Exercise prompt:
Go through the records and copy each line where the word "orange" occurs.
━━ Material shown ━━
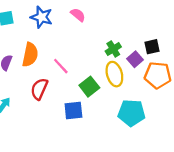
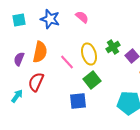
yellow ellipse: (114, 74) -> (89, 54), moved
red semicircle: (39, 89) -> (36, 82), moved

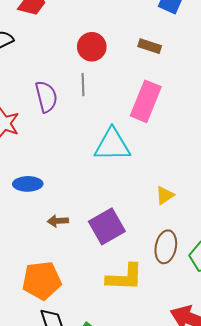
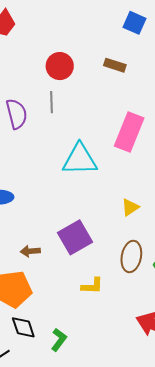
pink rectangle: (146, 101) -> (129, 132), moved
brown arrow: (58, 221) -> (30, 251), moved
yellow L-shape: (125, 277) -> (92, 286), size x0.6

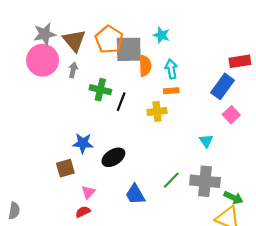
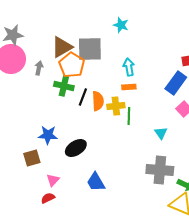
cyan star: (161, 35) -> (121, 25), moved
orange pentagon: (109, 39) -> (72, 65), moved
brown triangle: (74, 41) -> (62, 47), moved, turned 40
orange semicircle: (145, 66) -> (98, 101), moved
green line: (171, 180) -> (129, 116), moved, turned -42

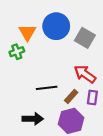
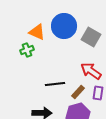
orange triangle: (27, 33) -> (37, 32), turned -36

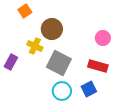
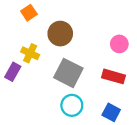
yellow cross: (35, 46) -> (30, 53), moved
blue square: (89, 89) -> (111, 112), moved, turned -35

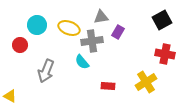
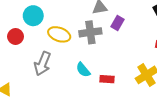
yellow ellipse: (69, 28) -> (59, 34), moved
cyan semicircle: (82, 62) -> (83, 70), moved

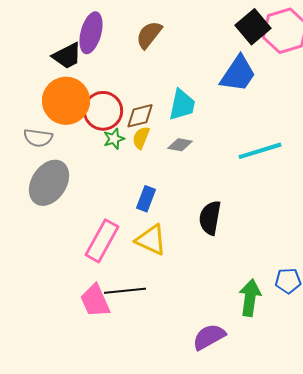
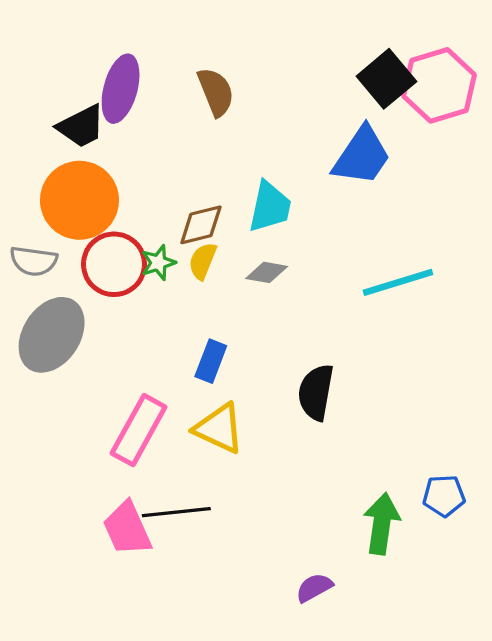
brown semicircle: (149, 35) -> (216, 92), turned 120
red circle: (103, 111) -> (114, 264), moved
purple semicircle: (209, 337) -> (314, 588), size x0.7

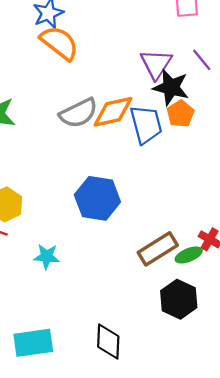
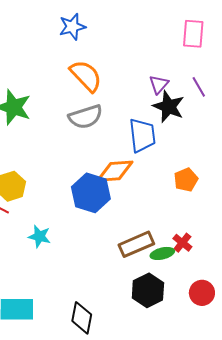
orange semicircle: (59, 43) -> (86, 76), moved
purple triangle: (156, 64) -> (159, 84), size x0.7
orange diamond: (113, 112) -> (115, 171), moved
orange pentagon: (180, 114) -> (186, 180), moved

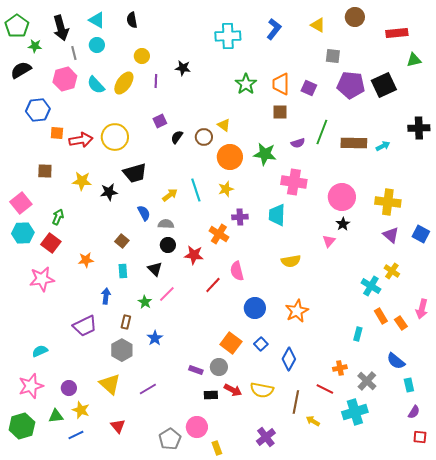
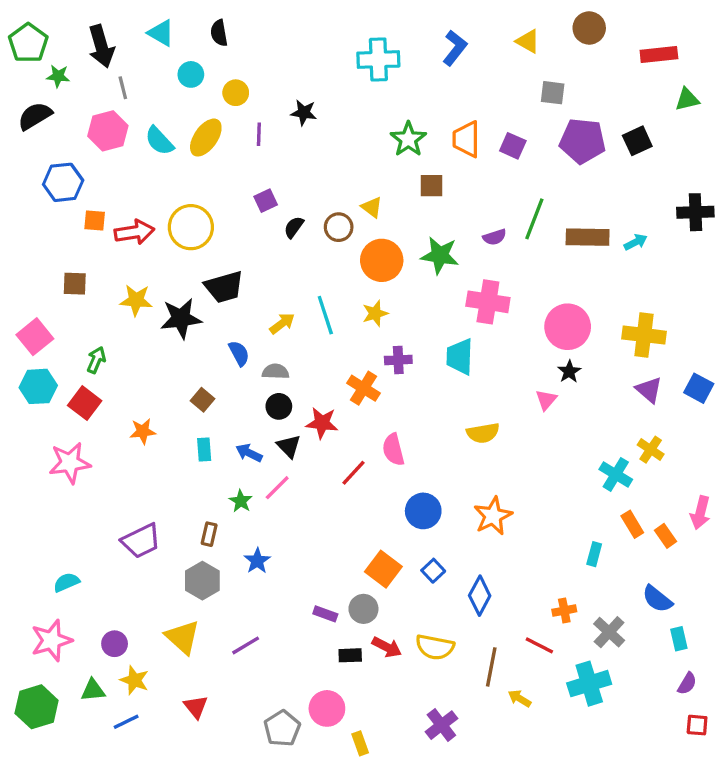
cyan circle: (97, 45) -> (191, 74), moved
black square: (384, 85) -> (637, 141), size x0.7
brown square: (280, 112) -> (432, 186), moved
black star: (109, 192) -> (181, 318), size x1.4
black triangle: (155, 269) -> (289, 446), moved
blue arrow: (106, 296) -> (249, 453), moved, turned -70

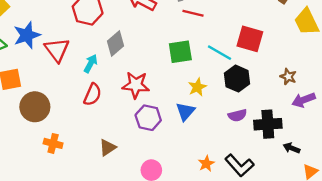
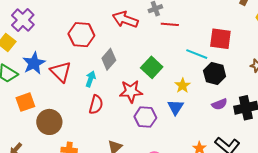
green square: (180, 52) -> (152, 67), moved, turned -30

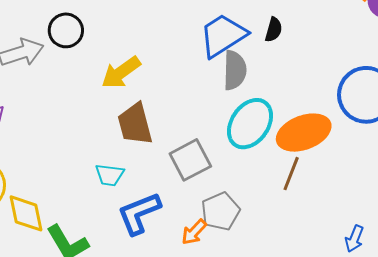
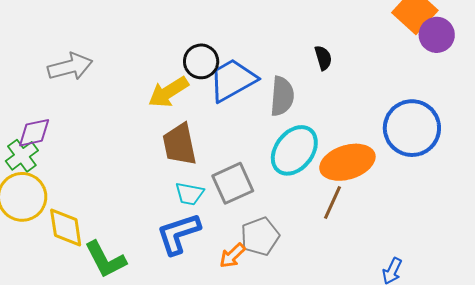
black circle: (66, 30) -> (201, 61), moved
black semicircle: (274, 30) -> (323, 58), turned -35
blue trapezoid: (223, 35) -> (233, 80), moved
cyan trapezoid: (110, 175) -> (189, 194), moved

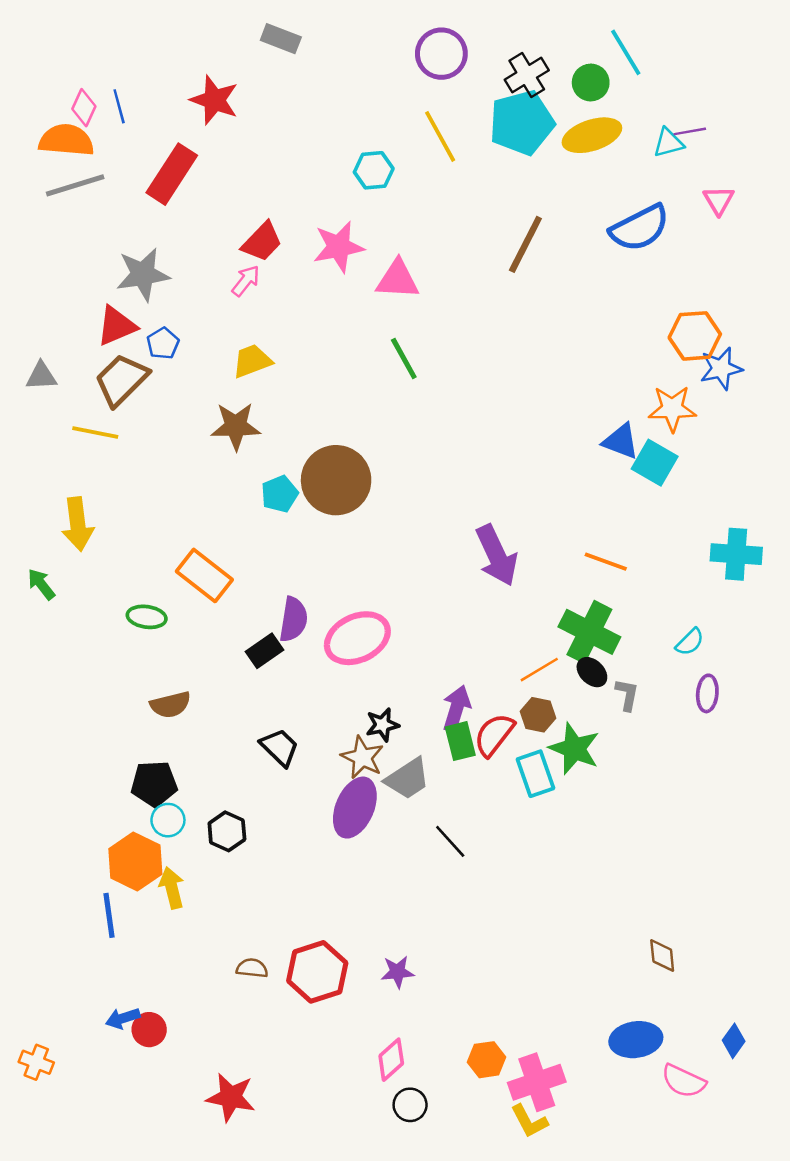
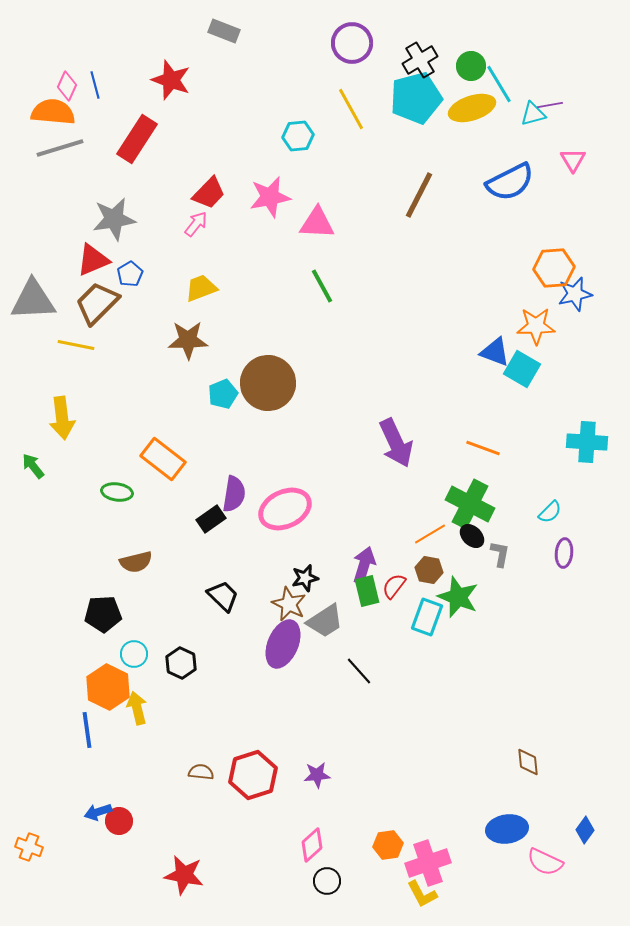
cyan line: (626, 52) -> (499, 84), moved
gray triangle: (41, 376) -> (33, 300), size x1.8
red semicircle: (494, 735) -> (394, 586), size x0.7
cyan rectangle: (535, 774) -> (427, 617), turned 39
black pentagon: (154, 784) -> (103, 614), moved

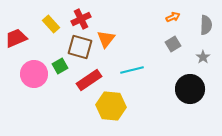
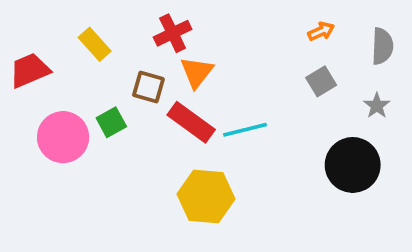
red cross: (81, 19) -> (173, 33), moved
brown square: (80, 47) -> (148, 87), size x0.7
red rectangle: (89, 80) -> (191, 122), moved, turned 70

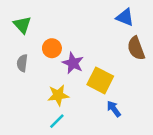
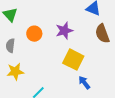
purple star: (73, 63) -> (64, 31), moved, turned 30
yellow star: (58, 95) -> (15, 72), moved

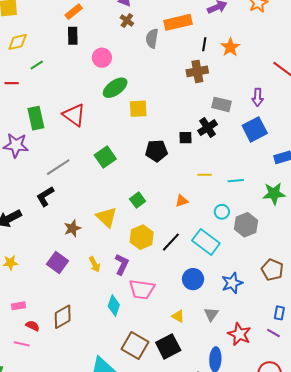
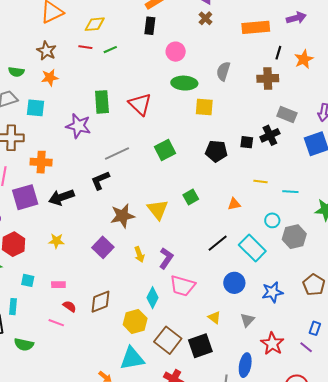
gray semicircle: (152, 38) -> (223, 71), moved
red line: (12, 83) -> (85, 47), moved
green ellipse: (115, 88) -> (184, 83), turned 30
brown star: (72, 228) -> (122, 216), size x1.4
yellow hexagon: (142, 237) -> (135, 322), moved

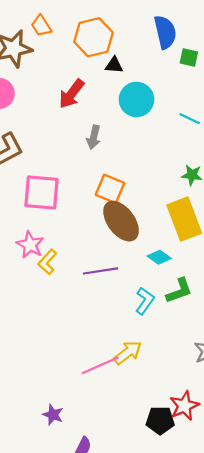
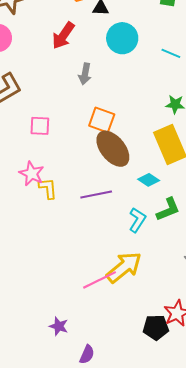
pink square: (41, 192) -> (40, 126), size x0.6
yellow L-shape: (47, 262) -> (48, 188), turned 135
yellow arrow: (128, 353) -> (124, 267), size x1.4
━━━
Response area:
orange pentagon: (109, 39) -> (72, 65), moved
orange semicircle: (145, 66) -> (98, 101), moved
orange triangle: (27, 33) -> (37, 32), turned -36
orange semicircle: (59, 43) -> (86, 76), moved
orange diamond: (113, 112) -> (115, 171), moved
orange pentagon: (180, 114) -> (186, 180), moved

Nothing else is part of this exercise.